Start of DATA FOR THIS TASK
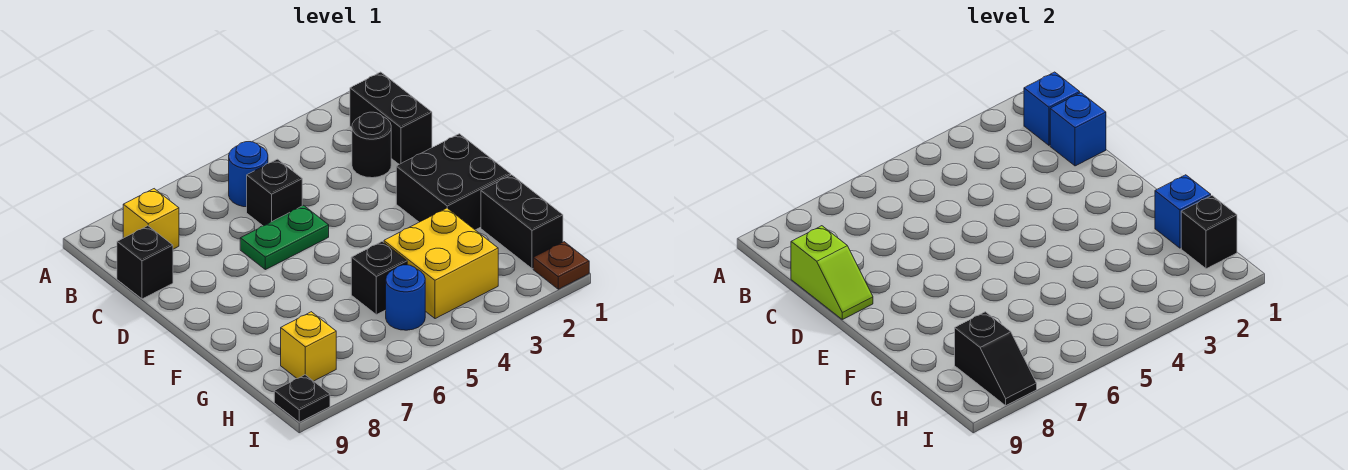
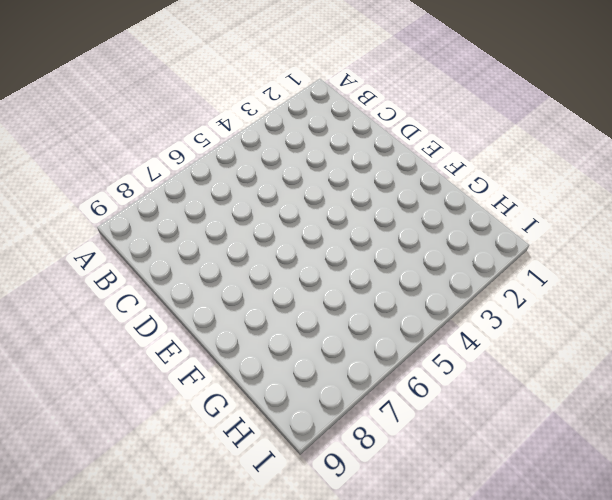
none -> black brick B1:C1 level 1
none -> blue round brick B5 level 1
none -> yellow brick B8 level 1

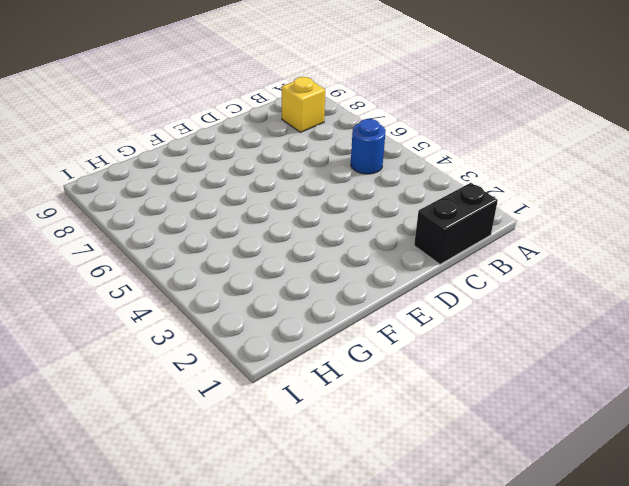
none -> black round brick C2 level 1
none -> black brick C5 level 1
none -> black brick C9 level 1

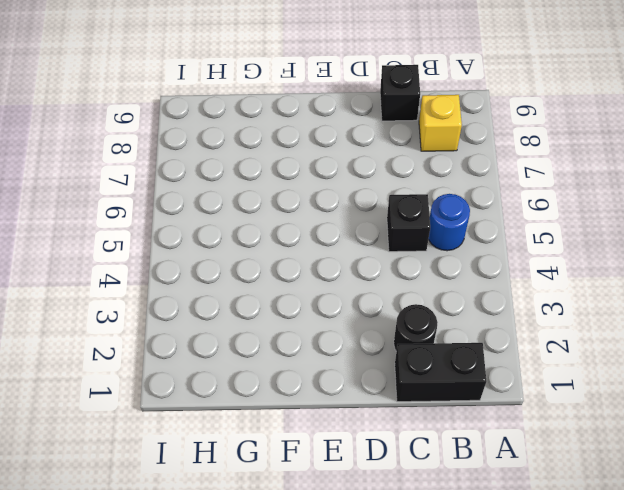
none -> green plate D5:D6 level 1
none -> black brick E1:F2 level 1
none -> black brick G1:H1 level 1

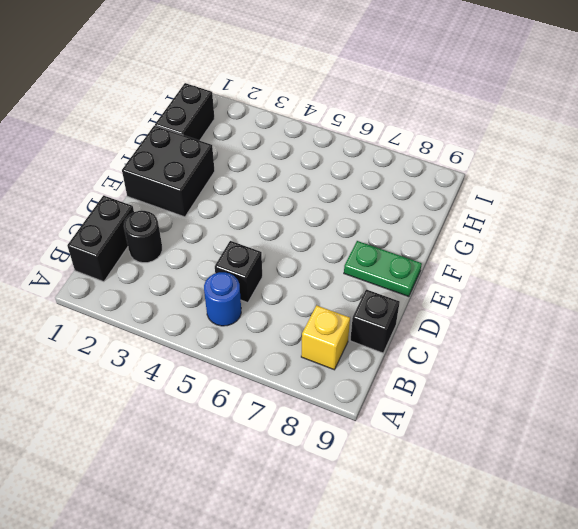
green plate E8:E9 level 1 -> green plate D5:D6 level 1
none -> yellow brick G3:H4 level 1
none -> black brick G5 level 1
none -> blue round brick H5 level 1

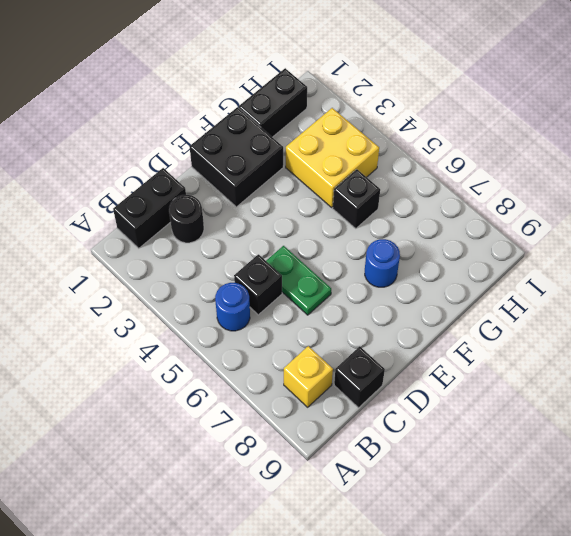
blue round brick F7 level 1 -> blue round brick H5 level 1
none -> yellow brick H8 level 1
none -> brown plate I1 level 1
none -> black plate I9 level 1

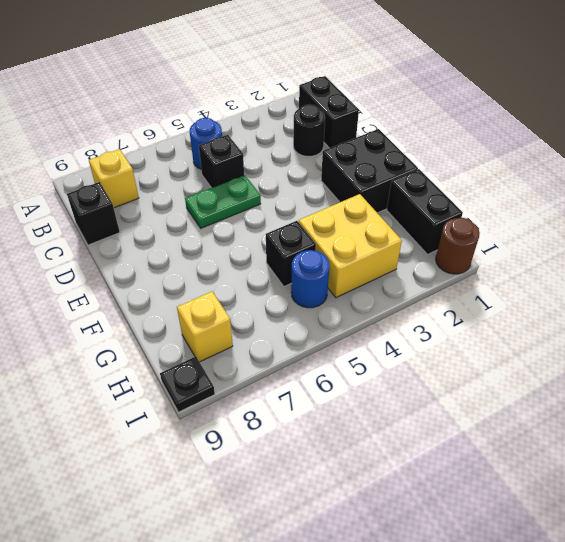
brown round brick I1 level 1 -> brown plate I1 level 1
none -> blue brick B1 level 2
none -> blue brick C1 level 2
none -> lime slope C9:D9 level 2 top C

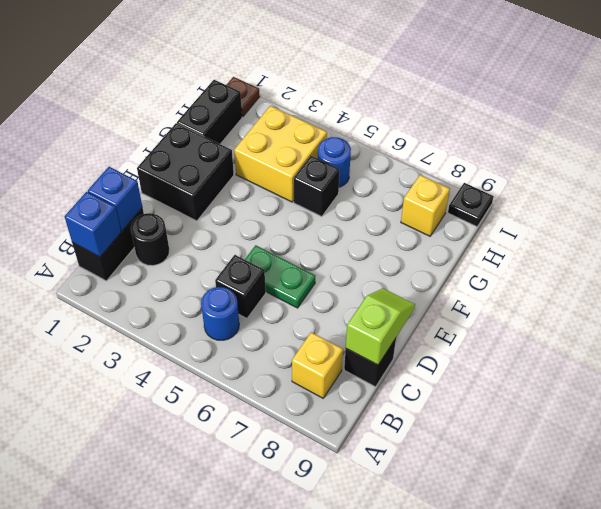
none -> blue brick G1 level 2
none -> black brick H1 level 2
none -> black slope H8:I8 level 2 top H

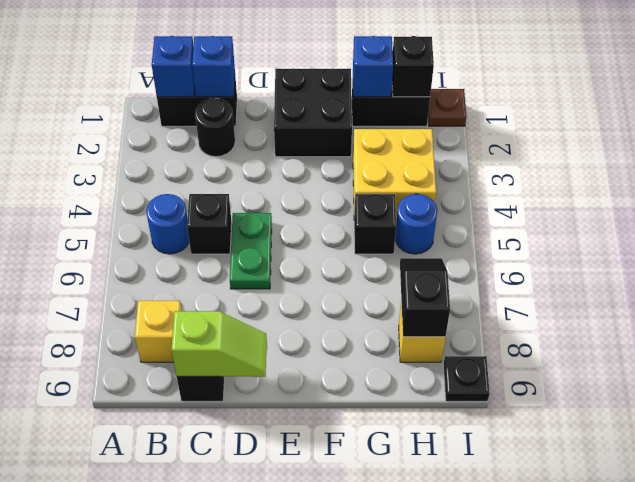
black slope H7:H8 level 2 top 8 -> black slope H8:I8 level 2 top H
End of DATA FOR THIS TASK
WHAT THE EXERCISE ASKS
Reproduce the listing in full and exactly, excluding any pictures it holds.

YOUR RESPONSE
none -> black brick B1:C1 level 1
none -> blue round brick B5 level 1
none -> yellow brick B8 level 1

none -> black round brick C2 level 1
none -> black brick C5 level 1
none -> black brick C9 level 1

none -> green plate D5:D6 level 1
none -> black brick E1:F2 level 1
none -> black brick G1:H1 level 1

green plate E8:E9 level 1 -> green plate D5:D6 level 1
none -> yellow brick G3:H4 level 1
none -> black brick G5 level 1
none -> blue round brick H5 level 1

blue round brick F7 level 1 -> blue round brick H5 level 1
none -> yellow brick H8 level 1
none -> brown plate I1 level 1
none -> black plate I9 level 1

brown round brick I1 level 1 -> brown plate I1 level 1
none -> blue brick B1 level 2
none -> blue brick C1 level 2
none -> lime slope C9:D9 level 2 top C

none -> blue brick G1 level 2
none -> black brick H1 level 2
none -> black slope H8:I8 level 2 top H

black slope H7:H8 level 2 top 8 -> black slope H8:I8 level 2 top H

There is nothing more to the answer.